[Data items]
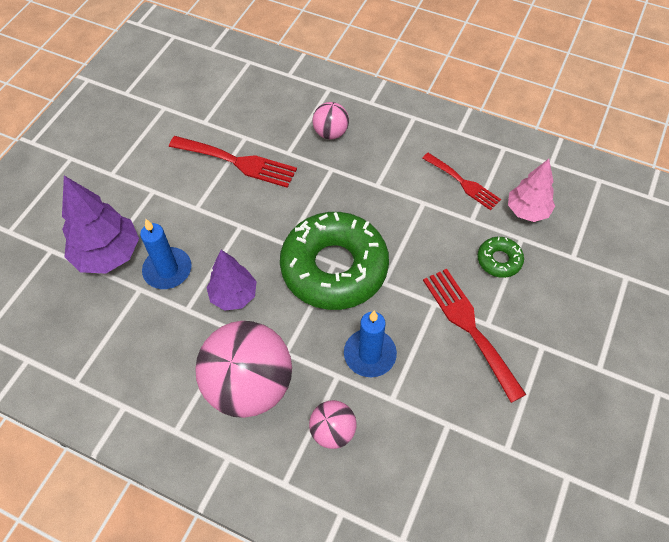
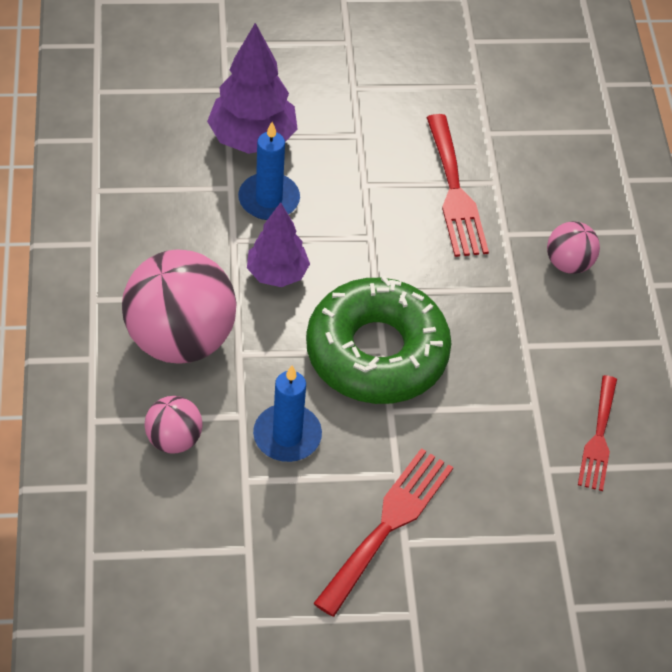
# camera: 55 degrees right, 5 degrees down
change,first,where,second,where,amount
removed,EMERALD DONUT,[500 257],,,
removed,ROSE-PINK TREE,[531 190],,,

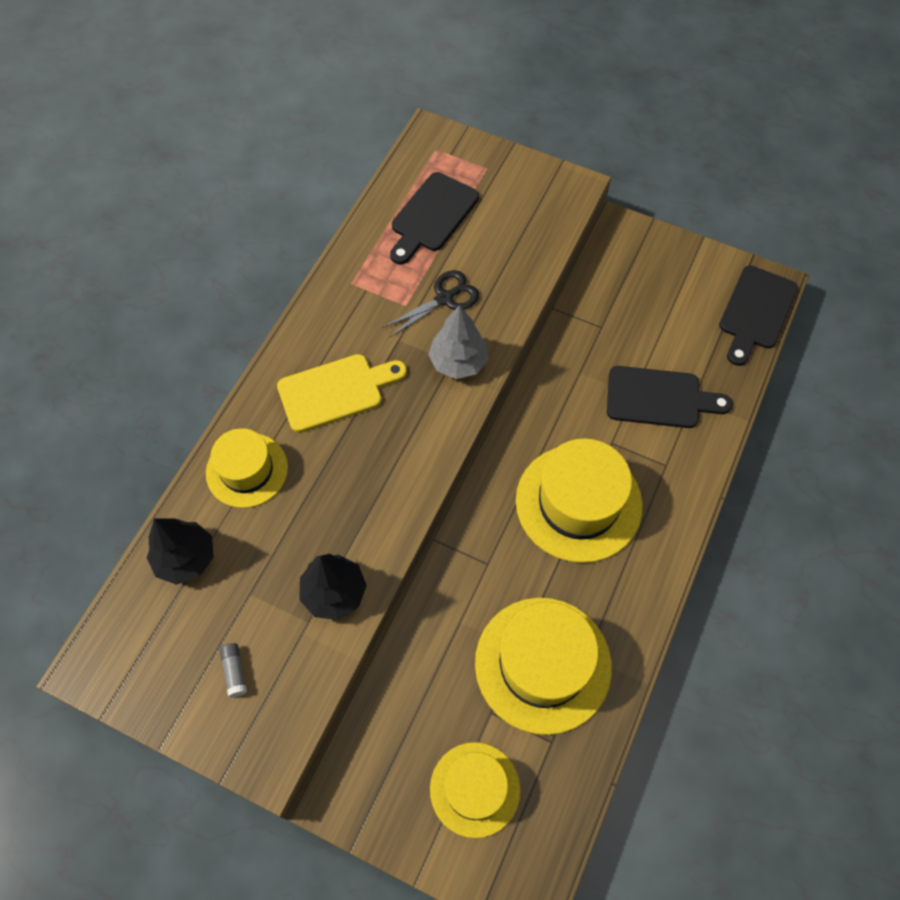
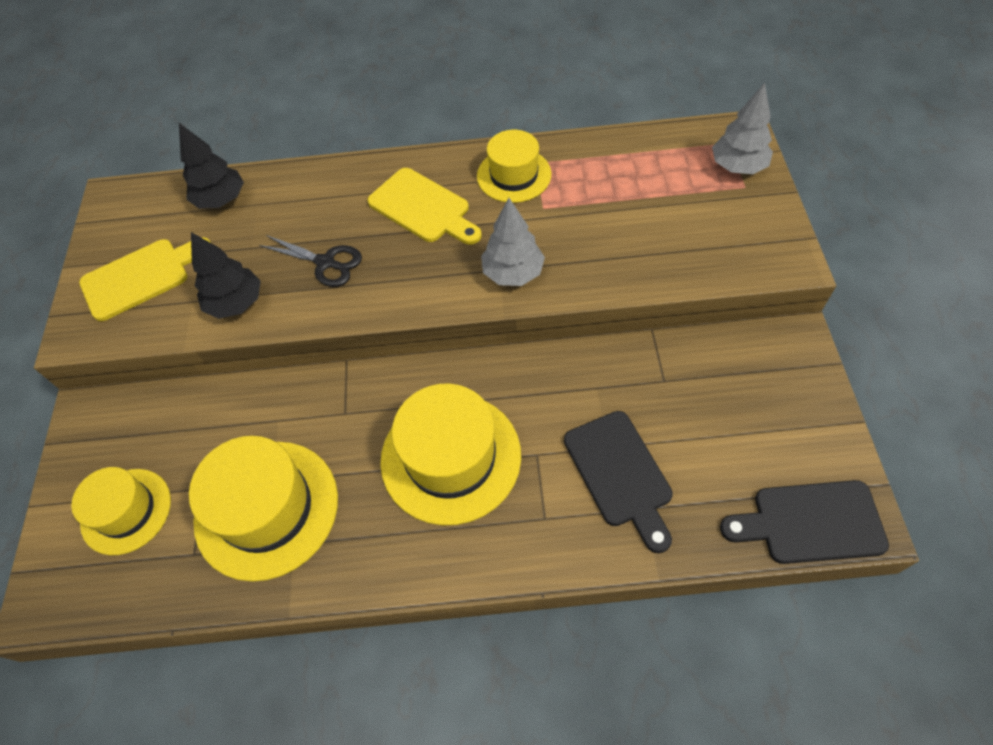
# camera: 65 degrees right, 5 degrees down
change,first,where,second,where,amount
moved,YELLOW TOP HAT,[247 468],,[514 166],
replaced,GREY GLUE STICK,[233 670],YELLOW CHOPPING BOARD,[145 279],
moved,JET-BLACK SCISSORS,[431 303],,[310 261],
removed,JET-BLACK CHOPPING BOARD,[434 218],,,
added,,,GREY TREE,[742 128],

PROMPT: Every entry above needs to be retyped exactly; drop the pictures.

EXERCISE OUTPUT:
# camera: 55 degrees right, 5 degrees down
change,first,where,second,where,amount
removed,EMERALD DONUT,[500 257],,,
removed,ROSE-PINK TREE,[531 190],,,

# camera: 65 degrees right, 5 degrees down
change,first,where,second,where,amount
moved,YELLOW TOP HAT,[247 468],,[514 166],
replaced,GREY GLUE STICK,[233 670],YELLOW CHOPPING BOARD,[145 279],
moved,JET-BLACK SCISSORS,[431 303],,[310 261],
removed,JET-BLACK CHOPPING BOARD,[434 218],,,
added,,,GREY TREE,[742 128],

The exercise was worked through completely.